TO-DO ITEM ::
So that the copy stays text only, transcribe the data below exactly and exclude the images.

MATERIAL TO PROCESS ::
▼

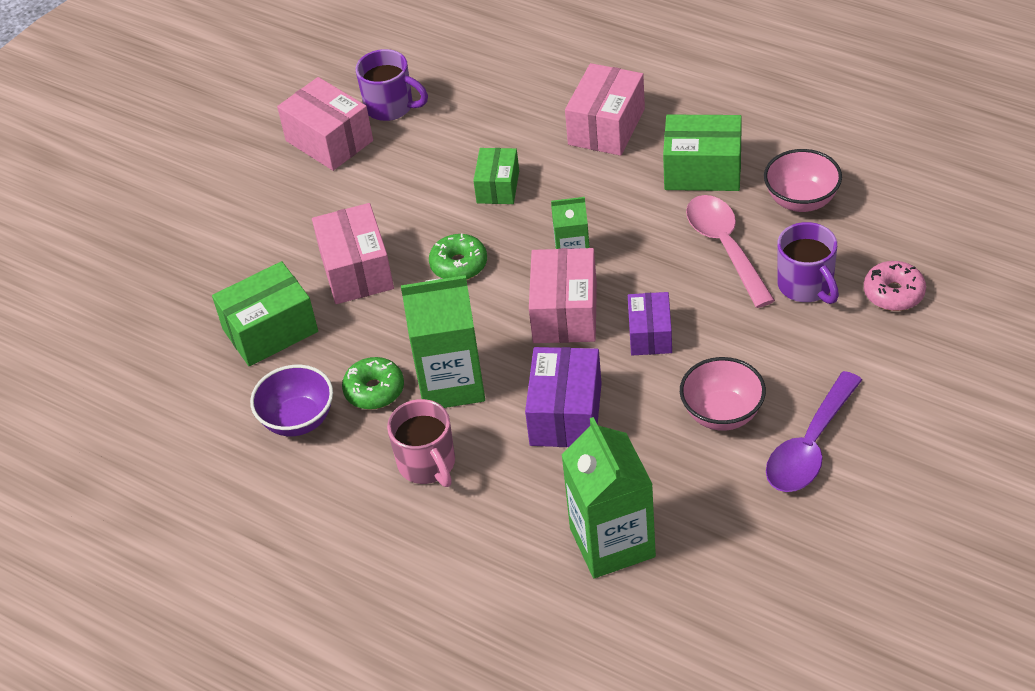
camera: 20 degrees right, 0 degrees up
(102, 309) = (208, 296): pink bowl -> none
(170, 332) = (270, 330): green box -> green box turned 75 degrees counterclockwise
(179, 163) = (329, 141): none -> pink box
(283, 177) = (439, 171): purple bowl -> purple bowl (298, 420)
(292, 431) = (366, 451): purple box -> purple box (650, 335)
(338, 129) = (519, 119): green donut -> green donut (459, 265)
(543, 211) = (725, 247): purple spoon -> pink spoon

▲

RESPONSE FOR THIS EXERCISE ::
camera: 20 degrees right, 0 degrees up
(102, 309) = (208, 296): pink bowl -> none
(170, 332) = (270, 330): green box -> green box turned 75 degrees counterclockwise
(179, 163) = (329, 141): none -> pink box
(283, 177) = (439, 171): purple bowl -> purple bowl (298, 420)
(292, 431) = (366, 451): purple box -> purple box (650, 335)
(338, 129) = (519, 119): green donut -> green donut (459, 265)
(543, 211) = (725, 247): purple spoon -> pink spoon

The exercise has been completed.